(Stored records)
========================================

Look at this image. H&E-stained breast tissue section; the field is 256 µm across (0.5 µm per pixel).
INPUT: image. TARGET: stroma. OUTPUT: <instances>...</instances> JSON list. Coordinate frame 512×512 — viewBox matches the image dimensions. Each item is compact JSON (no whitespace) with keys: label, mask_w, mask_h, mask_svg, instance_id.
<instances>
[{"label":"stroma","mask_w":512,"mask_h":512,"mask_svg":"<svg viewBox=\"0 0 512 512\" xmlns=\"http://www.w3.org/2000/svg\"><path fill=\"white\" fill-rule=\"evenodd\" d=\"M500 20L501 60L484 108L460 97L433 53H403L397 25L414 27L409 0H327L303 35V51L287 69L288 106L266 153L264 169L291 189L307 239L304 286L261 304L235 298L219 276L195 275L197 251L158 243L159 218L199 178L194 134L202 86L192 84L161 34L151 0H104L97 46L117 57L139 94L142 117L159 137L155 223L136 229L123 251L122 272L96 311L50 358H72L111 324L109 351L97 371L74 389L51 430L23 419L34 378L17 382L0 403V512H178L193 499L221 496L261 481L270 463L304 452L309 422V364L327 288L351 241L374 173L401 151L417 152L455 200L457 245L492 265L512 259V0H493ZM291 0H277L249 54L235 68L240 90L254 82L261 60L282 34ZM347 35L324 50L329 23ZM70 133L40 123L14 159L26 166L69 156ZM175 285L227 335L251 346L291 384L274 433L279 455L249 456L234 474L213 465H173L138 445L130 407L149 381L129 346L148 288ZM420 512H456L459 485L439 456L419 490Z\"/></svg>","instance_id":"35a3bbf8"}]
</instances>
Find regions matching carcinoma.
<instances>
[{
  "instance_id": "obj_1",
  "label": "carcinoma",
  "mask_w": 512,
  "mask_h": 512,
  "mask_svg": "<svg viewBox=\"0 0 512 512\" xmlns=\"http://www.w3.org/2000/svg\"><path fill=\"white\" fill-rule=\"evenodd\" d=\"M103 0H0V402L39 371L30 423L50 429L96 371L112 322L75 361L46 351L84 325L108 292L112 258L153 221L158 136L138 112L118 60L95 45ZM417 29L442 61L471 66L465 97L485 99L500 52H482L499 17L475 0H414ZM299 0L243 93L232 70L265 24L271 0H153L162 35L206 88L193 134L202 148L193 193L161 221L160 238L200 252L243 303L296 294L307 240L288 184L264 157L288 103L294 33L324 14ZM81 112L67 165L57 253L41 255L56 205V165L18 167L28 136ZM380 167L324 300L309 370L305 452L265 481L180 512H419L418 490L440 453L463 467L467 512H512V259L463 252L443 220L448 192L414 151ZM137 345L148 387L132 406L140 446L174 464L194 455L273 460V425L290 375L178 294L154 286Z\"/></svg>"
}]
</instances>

========================================

GIVEN TASK: Each line must be given again exactly as written above.

RESPONSE TO THE EXERCISE:
Look at this image. H&E-stained breast tissue section; the field is 256 µm across (0.5 µm per pixel).
INPUT: image. TARGET: stroma. OUTPUT: <instances>...</instances> JSON list. Coordinate frame 512×512 — viewBox matches the image dimensions. Each item is compact JSON (no whitespace) with keys: label, mask_w, mask_h, mask_svg, instance_id.
<instances>
[{"label":"stroma","mask_w":512,"mask_h":512,"mask_svg":"<svg viewBox=\"0 0 512 512\" xmlns=\"http://www.w3.org/2000/svg\"><path fill=\"white\" fill-rule=\"evenodd\" d=\"M500 20L501 60L484 108L460 97L433 53H403L397 25L414 27L409 0H327L303 35V51L287 69L288 106L266 153L264 169L291 189L307 239L304 286L261 304L235 298L219 276L195 275L197 251L158 243L159 218L199 178L194 134L202 86L192 84L161 34L151 0H104L97 46L117 57L139 94L142 117L159 137L155 223L136 229L123 251L122 272L96 311L50 358H72L111 324L109 351L97 371L74 389L51 430L23 419L34 378L17 382L0 403V512H178L193 499L221 496L261 481L270 463L304 452L309 422V364L327 288L351 241L374 173L401 151L417 152L455 200L457 245L492 265L512 259V0H493ZM291 0H277L249 54L235 68L240 90L254 82L261 60L282 34ZM347 35L324 50L329 23ZM70 133L40 123L14 159L26 166L69 156ZM175 285L227 335L251 346L291 384L274 433L279 455L249 456L234 474L213 465H173L138 445L130 407L149 381L129 346L148 288ZM420 512H456L459 485L439 456L419 490Z\"/></svg>","instance_id":"35a3bbf8"}]
</instances>
Find regions matching carcinoma.
<instances>
[{
  "instance_id": "obj_1",
  "label": "carcinoma",
  "mask_w": 512,
  "mask_h": 512,
  "mask_svg": "<svg viewBox=\"0 0 512 512\" xmlns=\"http://www.w3.org/2000/svg\"><path fill=\"white\" fill-rule=\"evenodd\" d=\"M103 0H0V402L39 371L30 423L50 429L96 371L112 322L75 361L46 351L84 325L108 292L112 258L153 221L158 136L138 112L118 60L95 45ZM417 29L442 61L471 66L465 97L485 99L500 52H482L499 17L475 0H414ZM299 0L243 93L232 70L265 24L271 0H153L162 35L206 88L193 134L202 148L193 193L161 221L160 238L200 252L243 303L296 294L307 240L288 184L264 157L288 103L294 33L324 14ZM81 112L67 165L57 253L41 255L56 205V165L18 167L28 136ZM380 167L324 300L309 370L305 452L265 481L180 512H419L418 490L440 453L463 467L467 512H512V259L463 252L443 220L448 192L414 151ZM137 345L148 387L132 406L140 446L174 464L194 455L273 460V425L290 375L178 294L154 286Z\"/></svg>"
}]
</instances>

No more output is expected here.